# Assignment
Reproduce the lines below exactly, from the one containing "red rectangle: (633, 377)" through the one containing "green square: (198, 66)", both included. Leave out any pictures.

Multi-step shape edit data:
::::

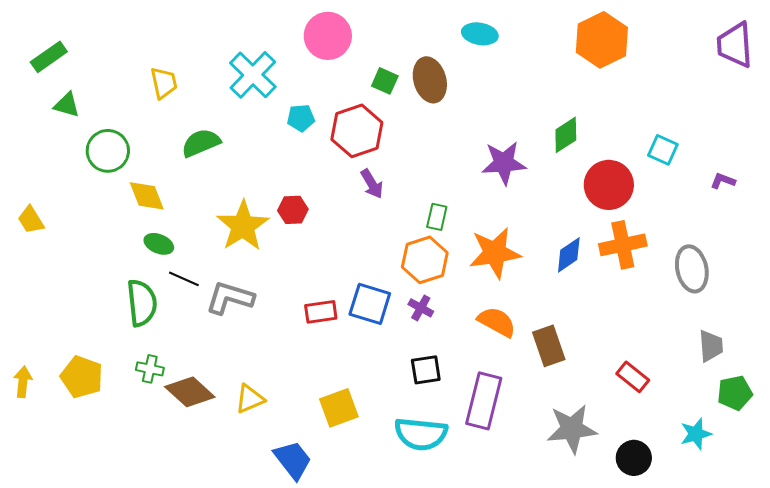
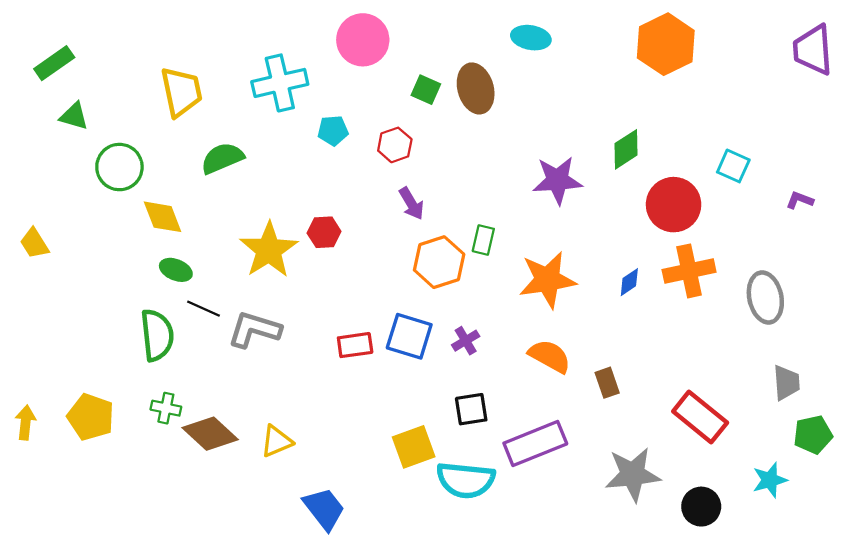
cyan cross: (253, 75) -> (280, 83), turned 33
yellow trapezoid: (164, 83) -> (181, 92), size x1.4
red hexagon: (357, 131) -> (395, 145), size x0.6
blue diamond: (569, 255) -> (629, 282), size x0.7
orange hexagon: (425, 260) -> (439, 262), moved
purple cross: (421, 308) -> (466, 341), turned 30
brown rectangle: (549, 346) -> (607, 383), size x0.7
red rectangle: (633, 377) -> (700, 417), size x1.5
purple rectangle: (484, 401) -> (535, 444), turned 54
yellow square: (339, 408) -> (414, 447), moved

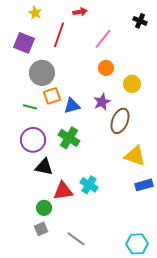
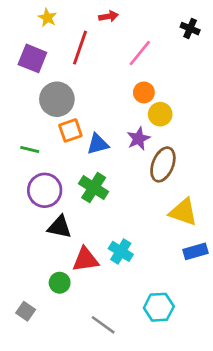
yellow circle: (132, 84) -> (160, 114), moved
green line: (30, 107) -> (30, 150), moved
gray square: (41, 229) -> (26, 311), moved, turned -32
cyan hexagon: (137, 244) -> (159, 307), moved

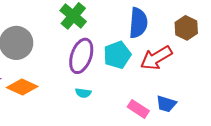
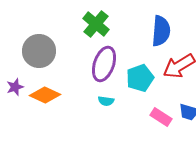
cyan pentagon: (117, 55) -> (140, 78), moved

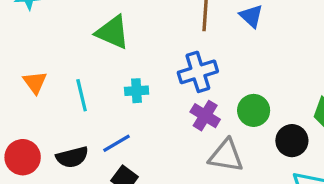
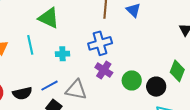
cyan line: (82, 95) -> (30, 45), moved
green circle: (254, 110) -> (132, 80), moved
gray triangle: (226, 156) -> (76, 90), moved

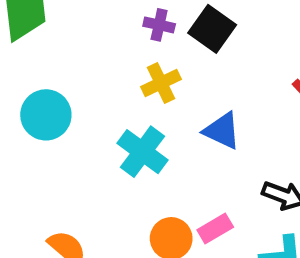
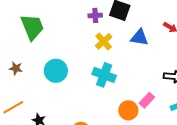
blue triangle: (222, 131) -> (139, 37), moved

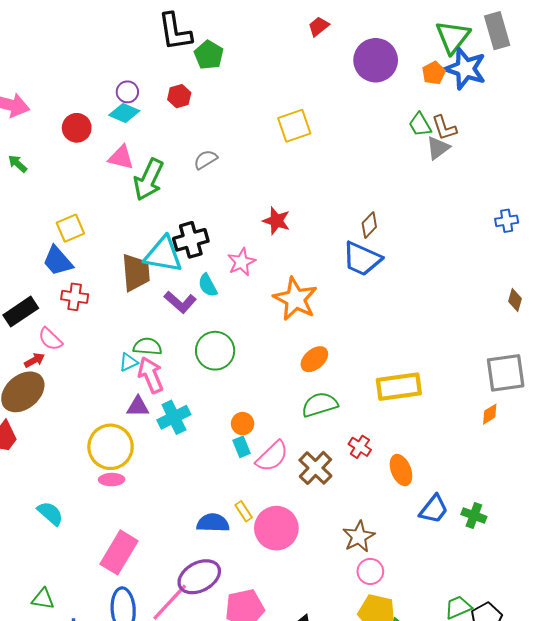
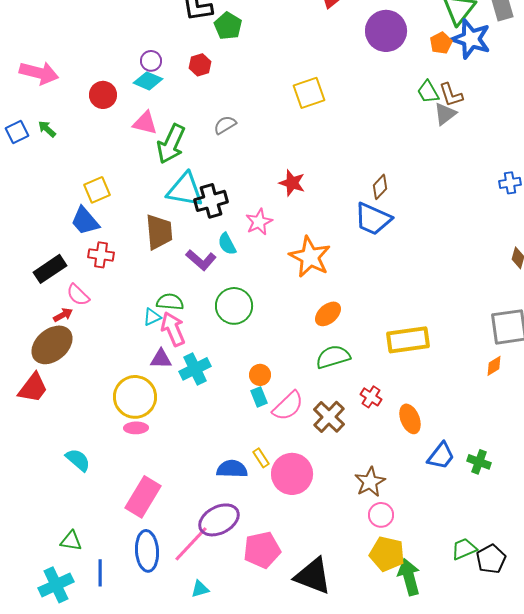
cyan triangle: (163, 255) -> (185, 190), moved

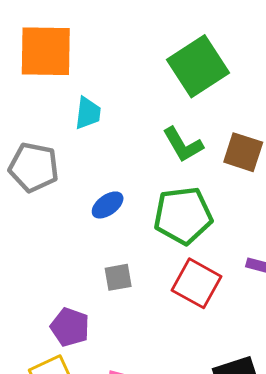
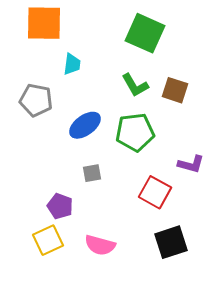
green square: (198, 66) -> (145, 33), turned -33
blue ellipse: (108, 205) -> (85, 125), size x1.5
red square: (196, 283) -> (155, 192), moved

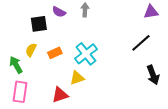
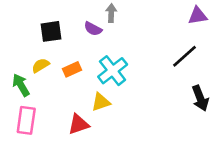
purple semicircle: (59, 12) -> (93, 29), moved
yellow semicircle: (31, 50) -> (41, 65), turned 32

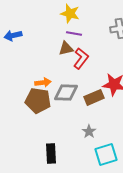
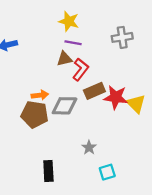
brown rectangle: (94, 97) -> (94, 91), moved
cyan square: (106, 154) -> (107, 172), size x0.7

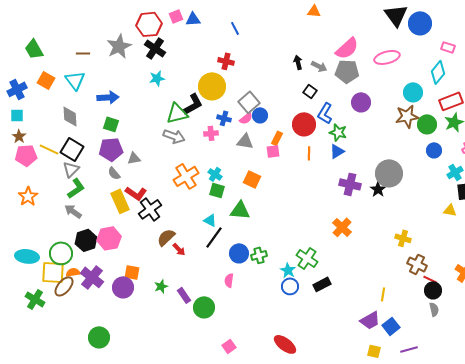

::::

# Exercise answer
red rectangle: (633, 377) -> (700, 417), size x1.5
purple rectangle: (484, 401) -> (535, 444), turned 54
yellow square: (339, 408) -> (414, 447), moved

yellow circle: (132, 84) -> (160, 114), moved
green line: (30, 107) -> (30, 150), moved
gray square: (41, 229) -> (26, 311), moved, turned -32
cyan hexagon: (137, 244) -> (159, 307), moved

cyan pentagon: (117, 55) -> (140, 78), moved

cyan line: (82, 95) -> (30, 45), moved
green circle: (254, 110) -> (132, 80), moved
gray triangle: (226, 156) -> (76, 90), moved

blue triangle: (222, 131) -> (139, 37), moved

cyan triangle: (163, 255) -> (185, 190), moved

green square: (198, 66) -> (145, 33), turned -33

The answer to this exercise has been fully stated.